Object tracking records

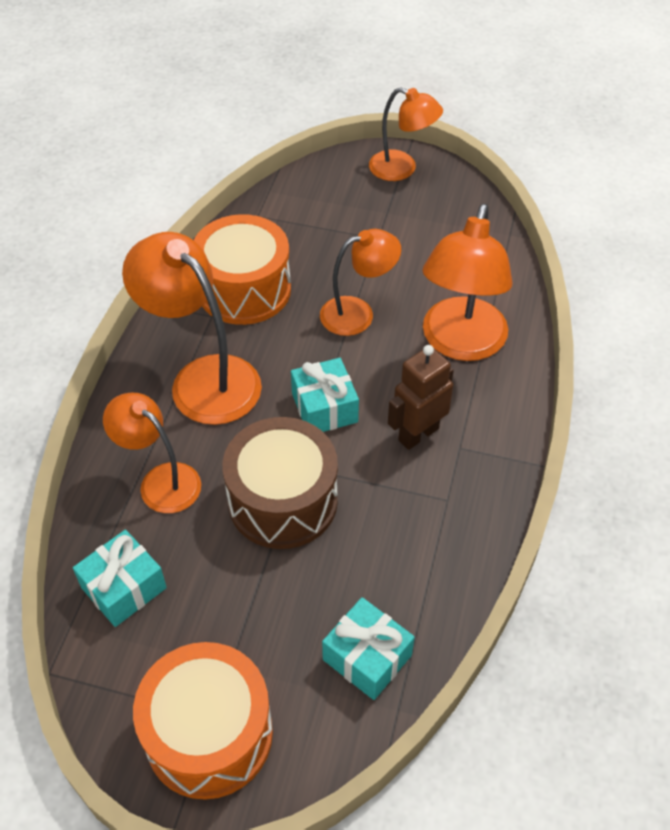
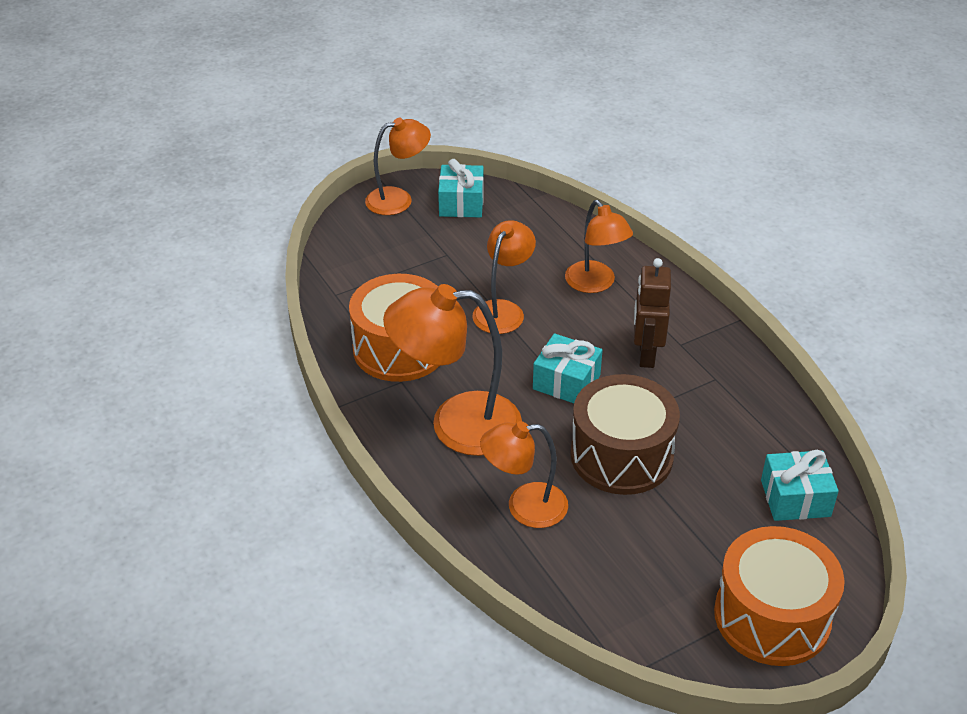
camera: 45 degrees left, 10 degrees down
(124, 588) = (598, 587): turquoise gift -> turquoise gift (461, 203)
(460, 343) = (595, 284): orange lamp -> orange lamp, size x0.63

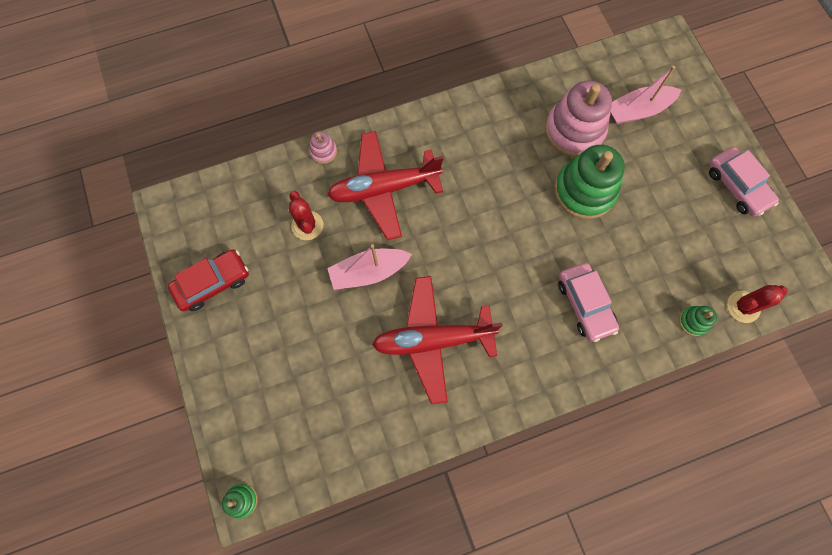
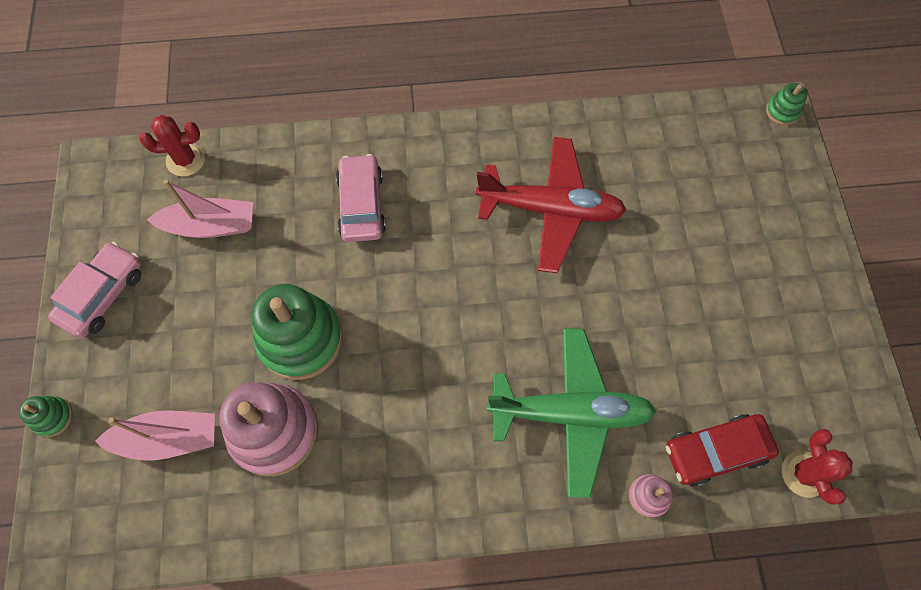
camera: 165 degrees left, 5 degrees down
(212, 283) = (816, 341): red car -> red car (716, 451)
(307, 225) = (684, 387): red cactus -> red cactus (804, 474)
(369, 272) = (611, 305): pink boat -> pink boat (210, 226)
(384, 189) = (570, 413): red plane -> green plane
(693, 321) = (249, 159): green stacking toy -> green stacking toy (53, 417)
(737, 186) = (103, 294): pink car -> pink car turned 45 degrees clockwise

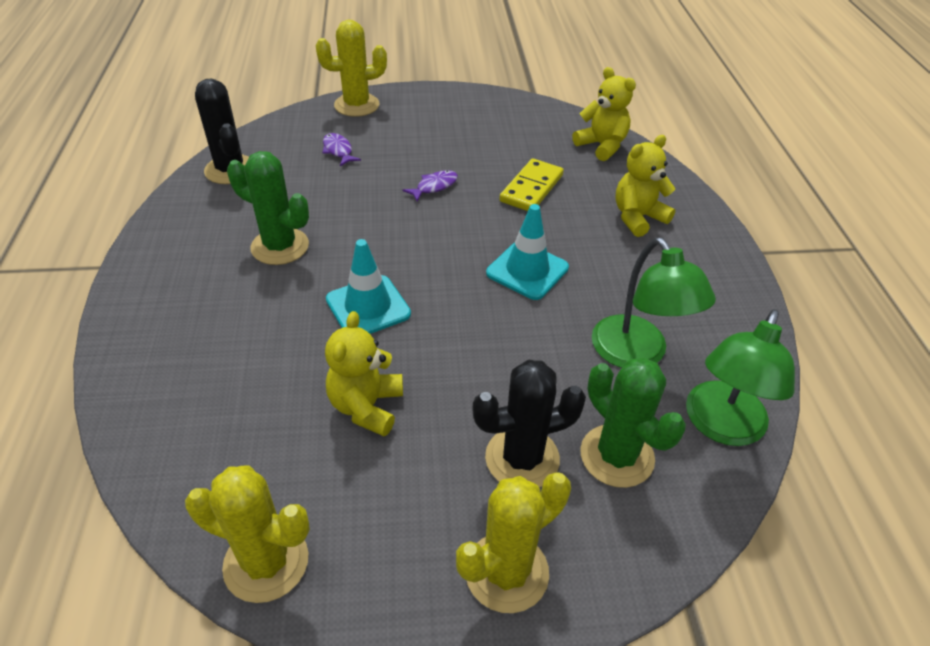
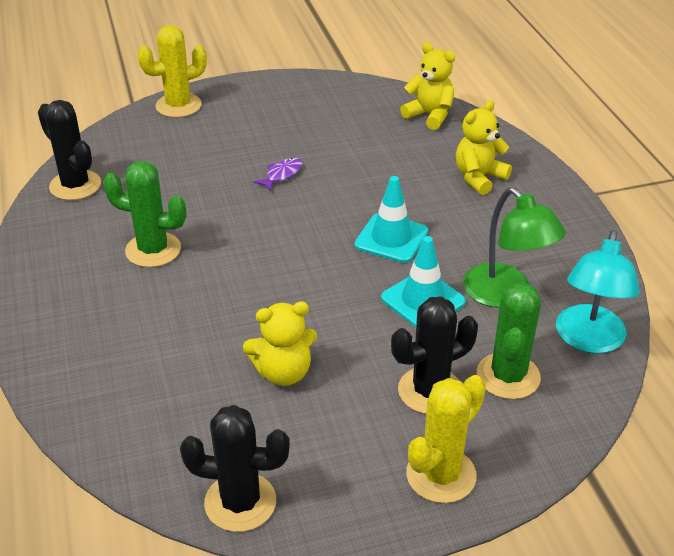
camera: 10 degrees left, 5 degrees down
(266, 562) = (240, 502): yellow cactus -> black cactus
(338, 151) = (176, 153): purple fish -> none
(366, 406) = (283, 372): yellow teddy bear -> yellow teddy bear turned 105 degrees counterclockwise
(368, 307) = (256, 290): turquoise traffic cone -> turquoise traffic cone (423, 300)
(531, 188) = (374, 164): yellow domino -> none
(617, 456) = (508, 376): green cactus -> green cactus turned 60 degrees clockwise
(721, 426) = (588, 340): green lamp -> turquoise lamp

→ WHAT YOU NEED TO DO
Return the lines from the one containing "camera: 10 degrees left, 5 degrees down" through the last line of the records. Include both ends and nothing else.

→ TASK RESULT
camera: 10 degrees left, 5 degrees down
(266, 562) = (240, 502): yellow cactus -> black cactus
(338, 151) = (176, 153): purple fish -> none
(366, 406) = (283, 372): yellow teddy bear -> yellow teddy bear turned 105 degrees counterclockwise
(368, 307) = (256, 290): turquoise traffic cone -> turquoise traffic cone (423, 300)
(531, 188) = (374, 164): yellow domino -> none
(617, 456) = (508, 376): green cactus -> green cactus turned 60 degrees clockwise
(721, 426) = (588, 340): green lamp -> turquoise lamp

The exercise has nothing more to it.